**What you need to do:** What is needed is an exact transcription of every entry below, with the pictures left out.

**Supplied entries:**
______

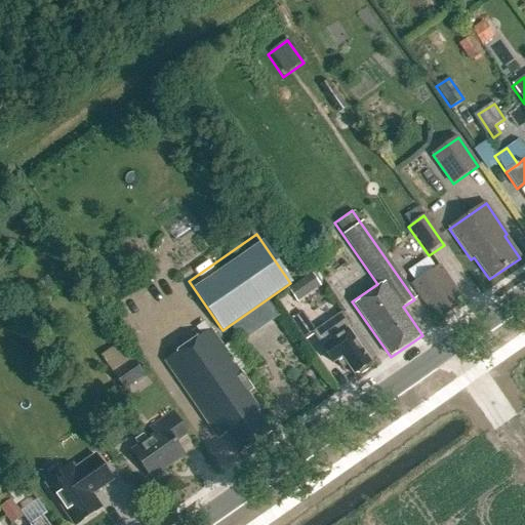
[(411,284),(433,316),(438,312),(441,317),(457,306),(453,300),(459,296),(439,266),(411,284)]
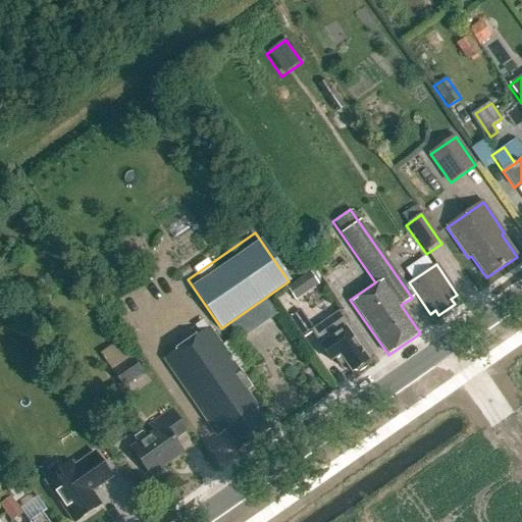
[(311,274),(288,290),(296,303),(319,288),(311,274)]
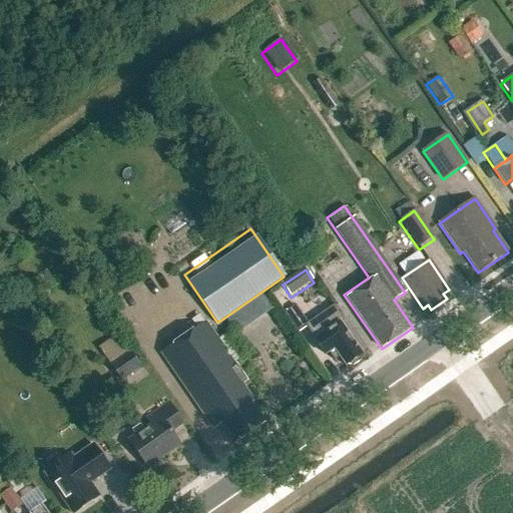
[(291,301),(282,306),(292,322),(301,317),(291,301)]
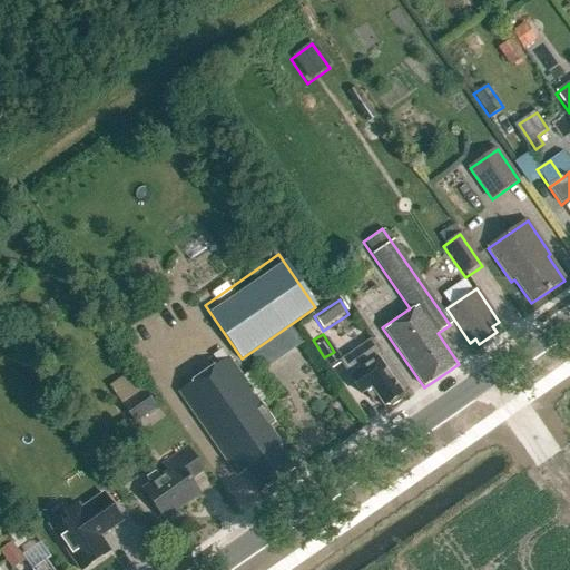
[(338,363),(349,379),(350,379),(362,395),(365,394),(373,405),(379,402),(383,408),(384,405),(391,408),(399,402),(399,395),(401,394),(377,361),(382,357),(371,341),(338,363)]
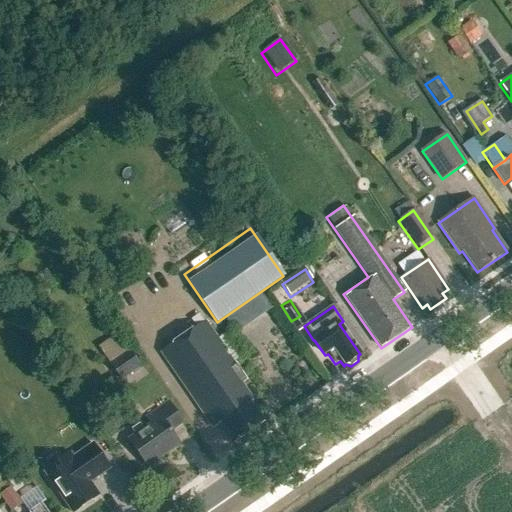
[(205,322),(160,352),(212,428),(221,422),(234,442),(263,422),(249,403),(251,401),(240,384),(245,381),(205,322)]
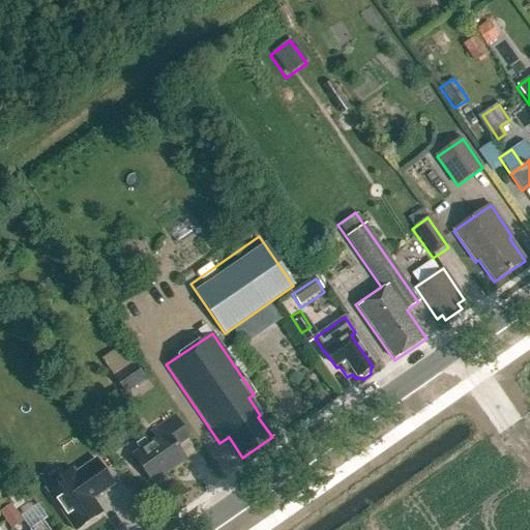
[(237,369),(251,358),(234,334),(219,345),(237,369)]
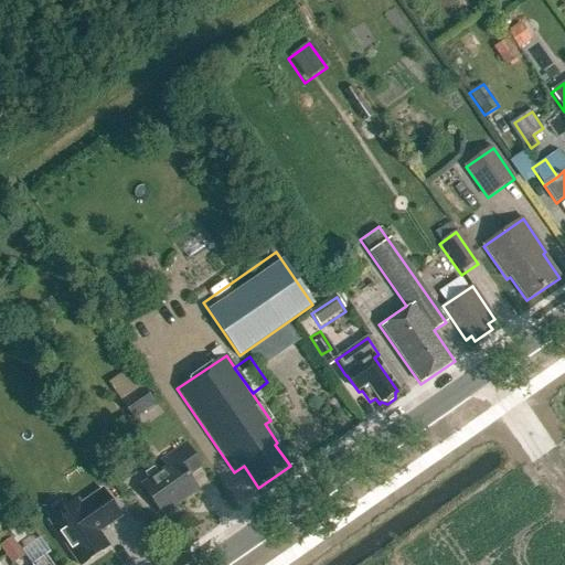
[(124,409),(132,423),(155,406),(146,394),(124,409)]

______

**The answer:**
[(411,284),(433,316),(438,312),(441,317),(457,306),(453,300),(459,296),(439,266),(411,284)]
[(311,274),(288,290),(296,303),(319,288),(311,274)]
[(291,301),(282,306),(292,322),(301,317),(291,301)]
[(338,363),(349,379),(350,379),(362,395),(365,394),(373,405),(379,402),(383,408),(384,405),(391,408),(399,402),(399,395),(401,394),(377,361),(382,357),(371,341),(338,363)]
[(205,322),(160,352),(212,428),(221,422),(234,442),(263,422),(249,403),(251,401),(240,384),(245,381),(205,322)]
[(237,369),(251,358),(234,334),(219,345),(237,369)]
[(124,409),(132,423),(155,406),(146,394),(124,409)]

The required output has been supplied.